Problem details: In the copy, keep every word of the data below and none of its pictures.

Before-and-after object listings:
--*--

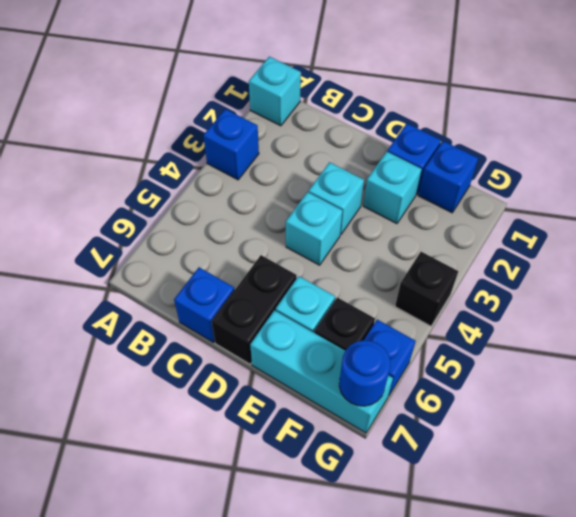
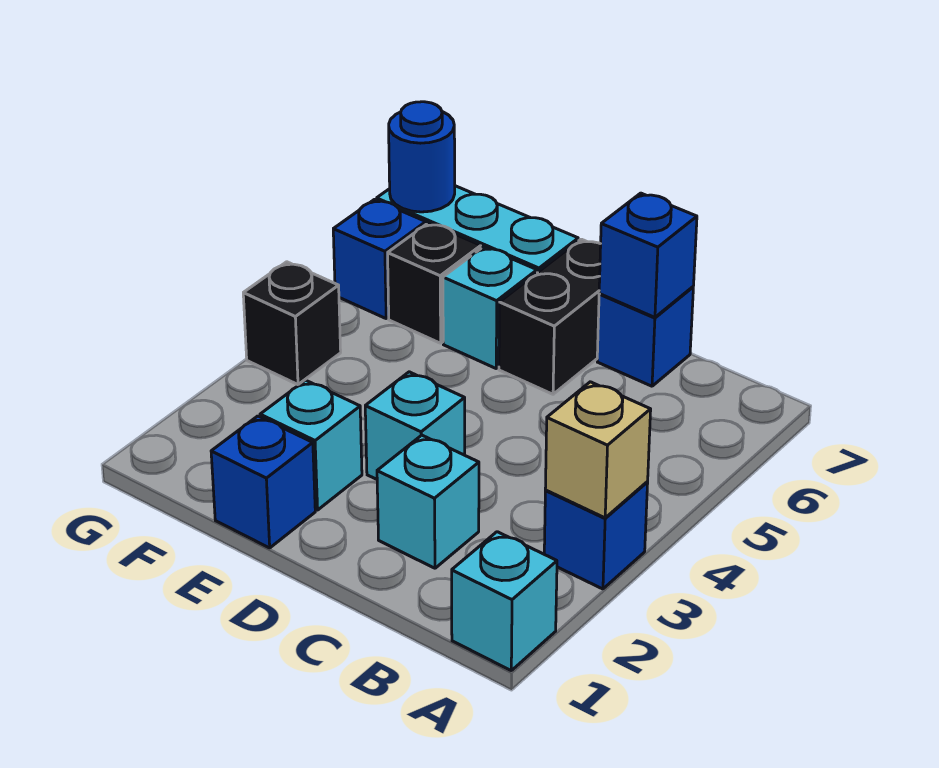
none -> tan brick A3 level 2
cyan brick D4 level 1 -> cyan brick C2 level 1
blue brick F1 level 1 -> blue brick C7 level 2

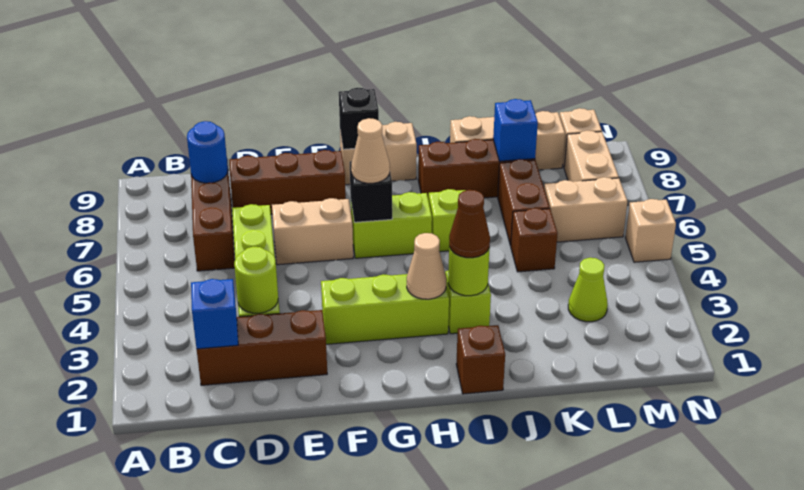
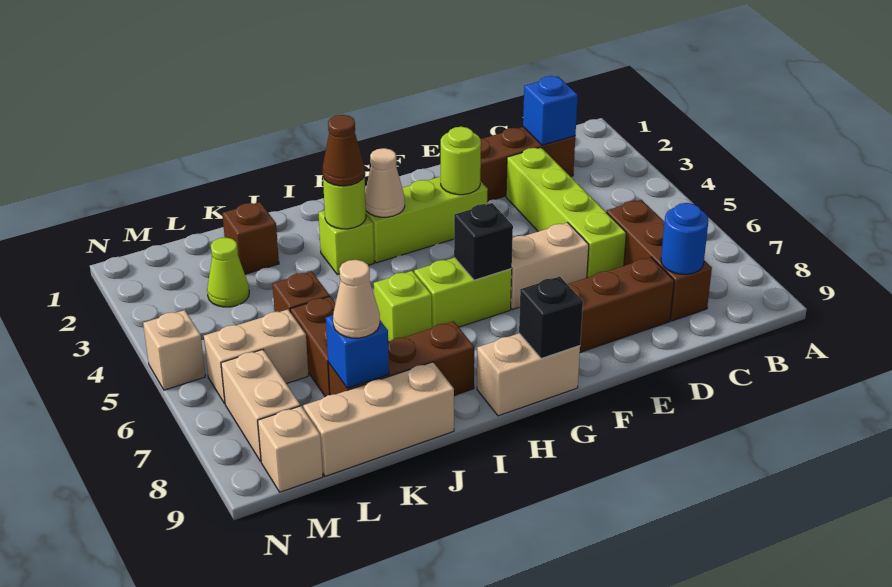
lime round brick D3 level 2 -> lime round brick F3 level 2
tan cone G6 level 3 -> tan cone K8 level 3
brown brick I1 level 1 -> brown brick K2 level 1

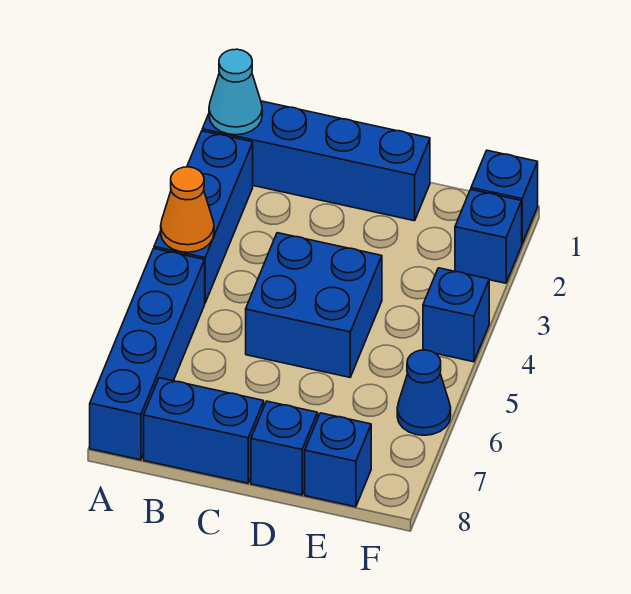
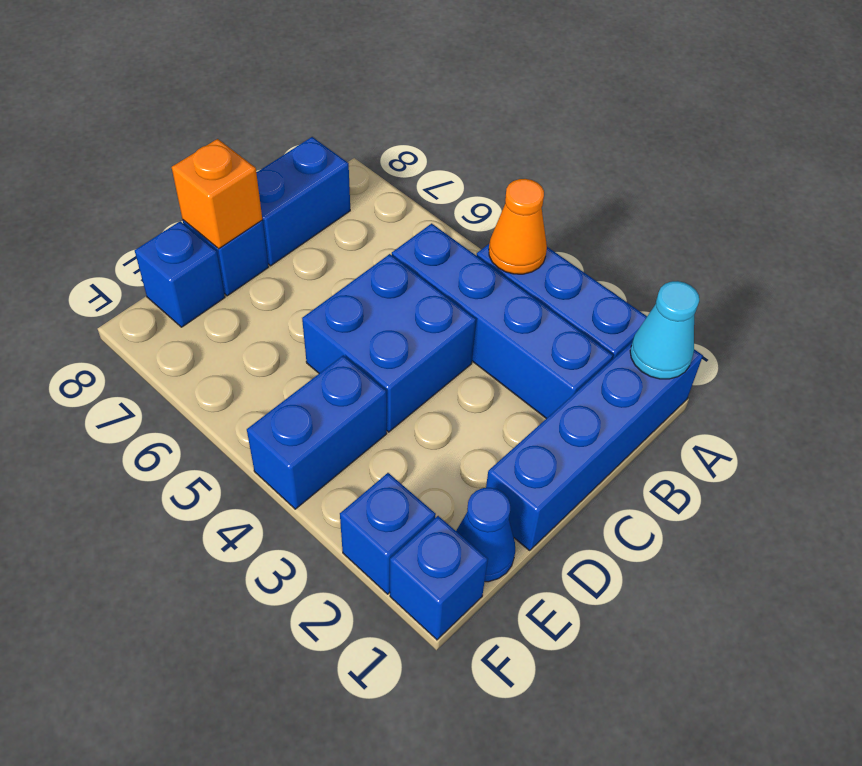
blue brick A5:A8 level 1 -> blue brick B2:B5 level 1
none -> orange brick D8 level 2
blue brick F4 level 1 -> blue brick E4:F4 level 1
blue cone F6 level 1 -> blue cone E1 level 1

--*--

Response for this exercise:
none -> tan brick A3 level 2
cyan brick D4 level 1 -> cyan brick C2 level 1
blue brick F1 level 1 -> blue brick C7 level 2

lime round brick D3 level 2 -> lime round brick F3 level 2
tan cone G6 level 3 -> tan cone K8 level 3
brown brick I1 level 1 -> brown brick K2 level 1

blue brick A5:A8 level 1 -> blue brick B2:B5 level 1
none -> orange brick D8 level 2
blue brick F4 level 1 -> blue brick E4:F4 level 1
blue cone F6 level 1 -> blue cone E1 level 1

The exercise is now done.